WHAT IS BEING ASKED -
Your output should be the lines below from the one with "GAS2: MQ-135 -> MQ-2" through the one with "LUX pin GND: none -> GND", copied exactly, pictures excluded.

BEGIN TASK MATERIAL

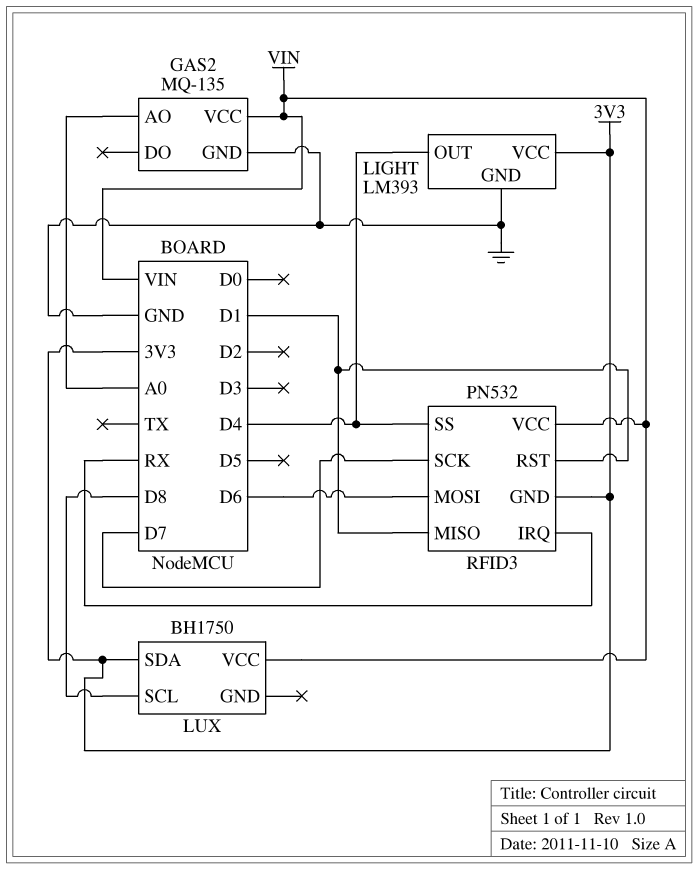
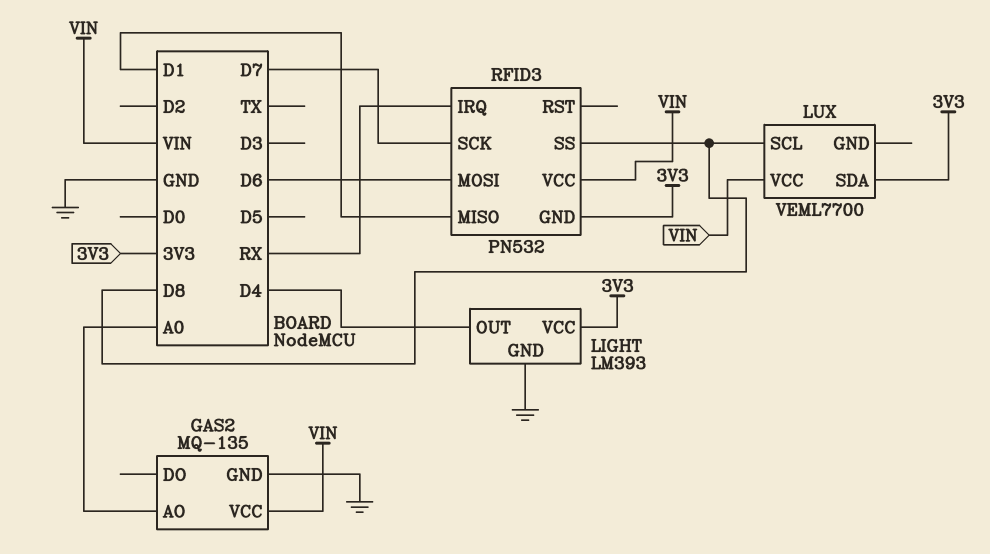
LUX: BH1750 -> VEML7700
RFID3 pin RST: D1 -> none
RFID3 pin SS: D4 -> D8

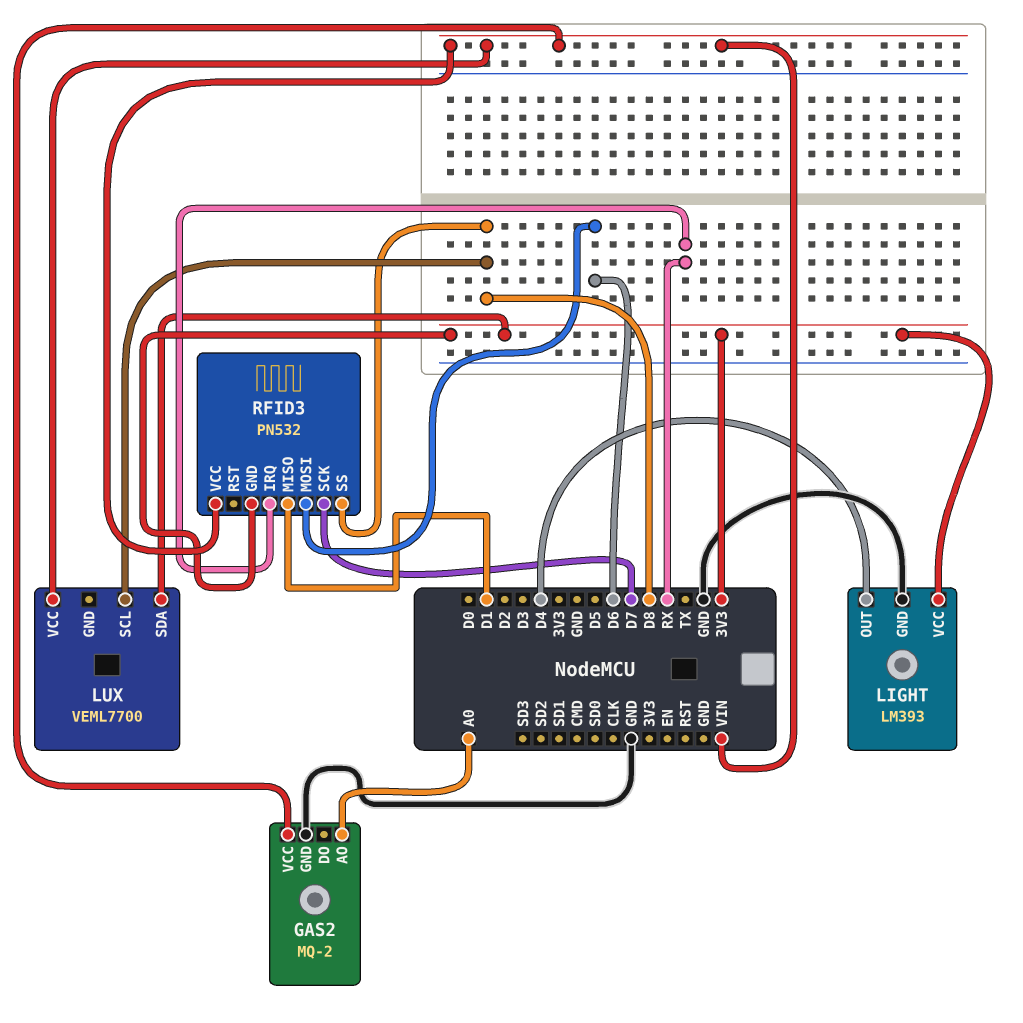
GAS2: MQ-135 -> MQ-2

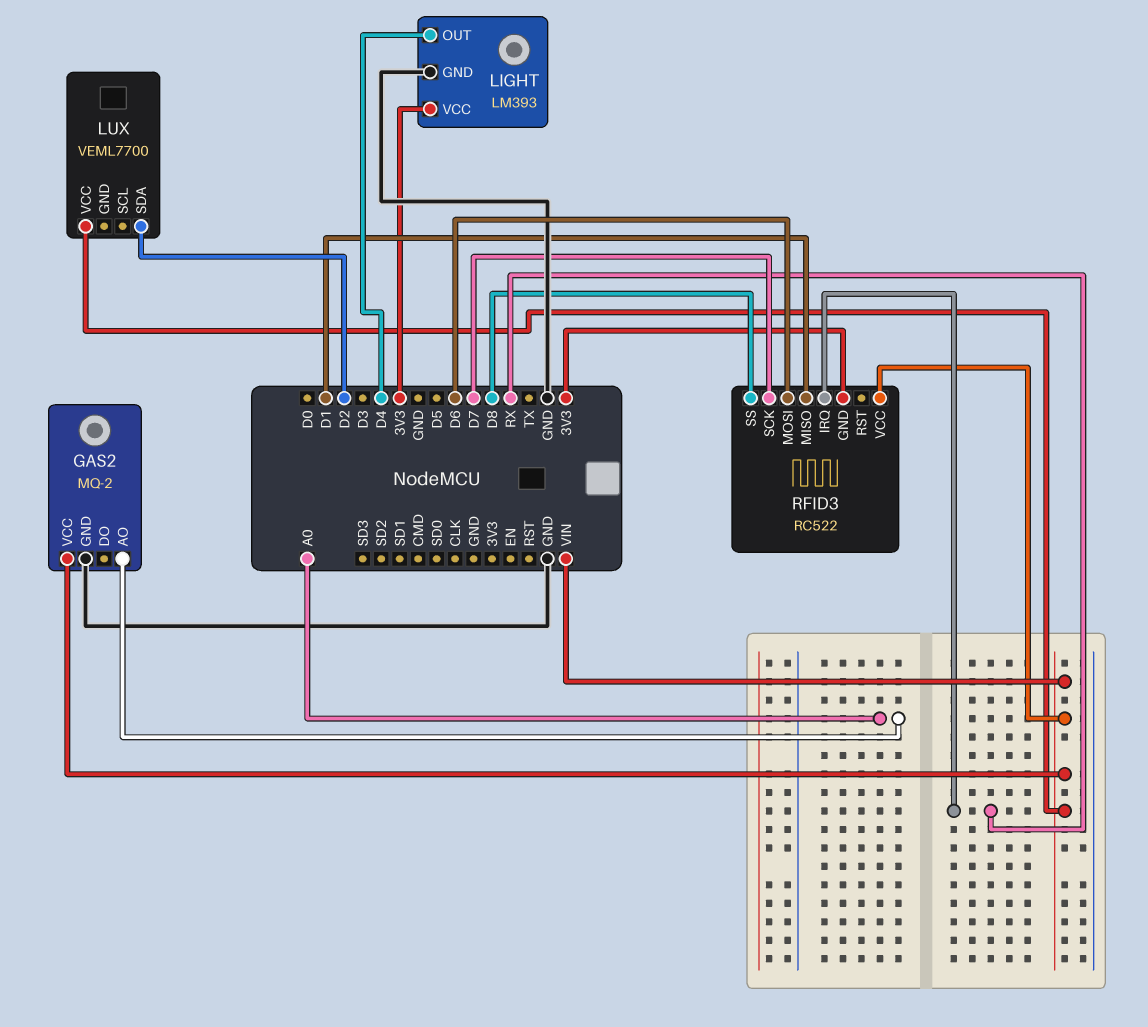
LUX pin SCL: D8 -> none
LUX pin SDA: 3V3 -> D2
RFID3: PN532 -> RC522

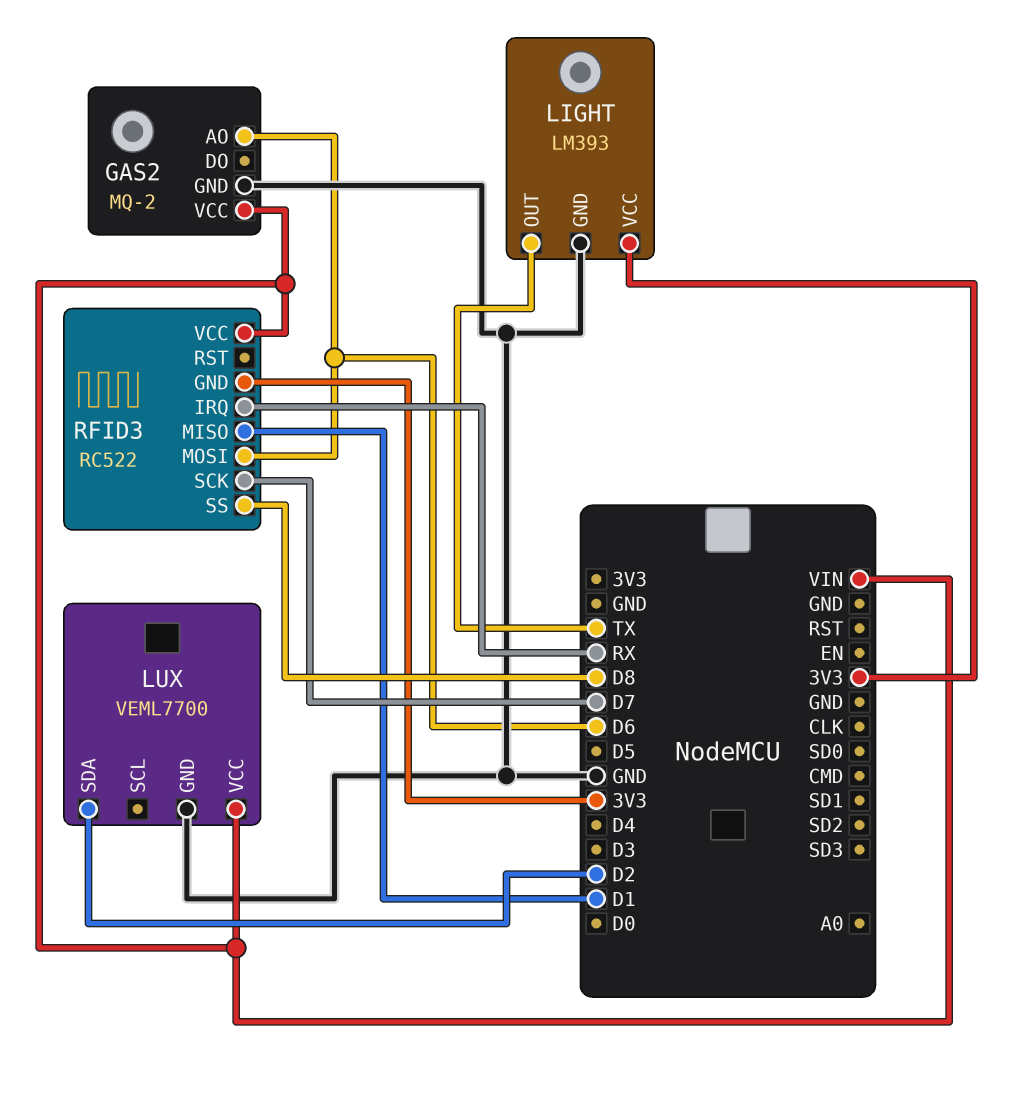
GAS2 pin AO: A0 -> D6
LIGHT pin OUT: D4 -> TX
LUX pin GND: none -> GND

END TASK MATERIAL
BEGIN TASK MATERIAL

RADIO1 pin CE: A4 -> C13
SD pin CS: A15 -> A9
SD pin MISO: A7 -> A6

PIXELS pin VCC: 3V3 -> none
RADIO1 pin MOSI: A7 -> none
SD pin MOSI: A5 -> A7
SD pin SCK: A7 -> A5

END TASK MATERIAL

TASK OUTPUT -
GAS2: MQ-135 -> MQ-2

LUX pin SCL: D8 -> none
LUX pin SDA: 3V3 -> D2
RFID3: PN532 -> RC522

GAS2 pin AO: A0 -> D6
LIGHT pin OUT: D4 -> TX
LUX pin GND: none -> GND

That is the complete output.